From the line below that contains "heart shape (leaf-green)" to the line that contains "change=added; new=headphones/green; second_place=524,591", repeat every line exactly, both ends included, and nothing else.

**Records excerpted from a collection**

________________

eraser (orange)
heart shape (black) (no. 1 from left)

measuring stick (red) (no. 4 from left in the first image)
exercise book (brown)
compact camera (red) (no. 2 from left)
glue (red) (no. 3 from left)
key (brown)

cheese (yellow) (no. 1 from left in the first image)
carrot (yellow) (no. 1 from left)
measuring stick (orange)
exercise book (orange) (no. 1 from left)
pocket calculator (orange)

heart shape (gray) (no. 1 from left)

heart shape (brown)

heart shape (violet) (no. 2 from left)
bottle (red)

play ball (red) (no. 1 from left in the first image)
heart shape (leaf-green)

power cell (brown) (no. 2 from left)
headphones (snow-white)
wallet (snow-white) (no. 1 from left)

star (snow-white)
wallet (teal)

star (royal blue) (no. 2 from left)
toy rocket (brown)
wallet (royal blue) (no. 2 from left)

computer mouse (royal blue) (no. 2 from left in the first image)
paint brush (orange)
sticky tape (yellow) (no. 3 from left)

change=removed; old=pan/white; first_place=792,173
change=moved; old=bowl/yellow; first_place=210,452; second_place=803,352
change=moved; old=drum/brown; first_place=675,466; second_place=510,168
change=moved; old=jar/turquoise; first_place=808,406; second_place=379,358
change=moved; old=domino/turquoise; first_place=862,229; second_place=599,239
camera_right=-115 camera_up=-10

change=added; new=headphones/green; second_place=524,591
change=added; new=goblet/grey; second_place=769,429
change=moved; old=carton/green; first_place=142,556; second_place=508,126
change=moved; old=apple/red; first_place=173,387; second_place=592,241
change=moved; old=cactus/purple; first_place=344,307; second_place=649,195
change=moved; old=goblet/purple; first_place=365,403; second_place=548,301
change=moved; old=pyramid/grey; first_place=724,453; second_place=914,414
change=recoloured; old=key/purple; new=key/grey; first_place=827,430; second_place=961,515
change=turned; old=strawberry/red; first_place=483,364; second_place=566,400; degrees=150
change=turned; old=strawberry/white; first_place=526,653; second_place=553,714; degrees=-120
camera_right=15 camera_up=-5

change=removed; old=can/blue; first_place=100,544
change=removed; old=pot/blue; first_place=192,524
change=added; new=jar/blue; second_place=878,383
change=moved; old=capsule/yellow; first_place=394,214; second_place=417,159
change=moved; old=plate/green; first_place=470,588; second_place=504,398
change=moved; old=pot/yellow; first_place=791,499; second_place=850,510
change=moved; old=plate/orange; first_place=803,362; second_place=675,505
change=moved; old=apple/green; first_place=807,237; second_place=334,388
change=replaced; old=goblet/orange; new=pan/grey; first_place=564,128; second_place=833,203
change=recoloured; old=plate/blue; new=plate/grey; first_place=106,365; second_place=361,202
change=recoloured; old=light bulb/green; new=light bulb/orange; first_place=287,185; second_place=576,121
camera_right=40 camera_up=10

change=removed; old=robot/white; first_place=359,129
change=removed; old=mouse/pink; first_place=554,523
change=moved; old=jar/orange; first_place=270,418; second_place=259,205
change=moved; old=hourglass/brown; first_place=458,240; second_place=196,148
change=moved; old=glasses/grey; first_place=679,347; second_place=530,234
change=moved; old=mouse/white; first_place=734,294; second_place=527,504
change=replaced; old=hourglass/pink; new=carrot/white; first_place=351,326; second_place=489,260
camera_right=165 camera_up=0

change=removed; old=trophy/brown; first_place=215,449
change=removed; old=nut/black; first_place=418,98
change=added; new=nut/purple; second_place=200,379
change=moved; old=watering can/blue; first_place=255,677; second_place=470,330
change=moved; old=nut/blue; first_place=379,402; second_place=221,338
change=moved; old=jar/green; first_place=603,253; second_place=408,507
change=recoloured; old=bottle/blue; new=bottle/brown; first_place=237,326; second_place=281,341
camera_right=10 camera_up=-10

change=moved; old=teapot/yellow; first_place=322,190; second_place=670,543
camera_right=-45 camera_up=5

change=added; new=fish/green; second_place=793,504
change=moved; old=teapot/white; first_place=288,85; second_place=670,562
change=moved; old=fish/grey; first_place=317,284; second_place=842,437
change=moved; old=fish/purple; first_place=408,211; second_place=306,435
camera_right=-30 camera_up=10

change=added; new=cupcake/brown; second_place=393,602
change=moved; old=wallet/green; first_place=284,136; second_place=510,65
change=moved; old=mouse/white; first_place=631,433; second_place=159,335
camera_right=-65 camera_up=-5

________________

**Written solution**
heart shape (leaf-green)

power cell (brown) (no. 2 from left)
headphones (snow-white)
wallet (snow-white) (no. 1 from left)

star (snow-white)
wallet (teal)

star (royal blue) (no. 2 from left)
toy rocket (brown)
wallet (royal blue) (no. 2 from left)

computer mouse (royal blue) (no. 2 from left in the first image)
paint brush (orange)
sticky tape (yellow) (no. 3 from left)

change=removed; old=pan/white; first_place=792,173
change=moved; old=bowl/yellow; first_place=210,452; second_place=803,352
change=moved; old=drum/brown; first_place=675,466; second_place=510,168
change=moved; old=jar/turquoise; first_place=808,406; second_place=379,358
change=moved; old=domino/turquoise; first_place=862,229; second_place=599,239
camera_right=-115 camera_up=-10

change=added; new=headphones/green; second_place=524,591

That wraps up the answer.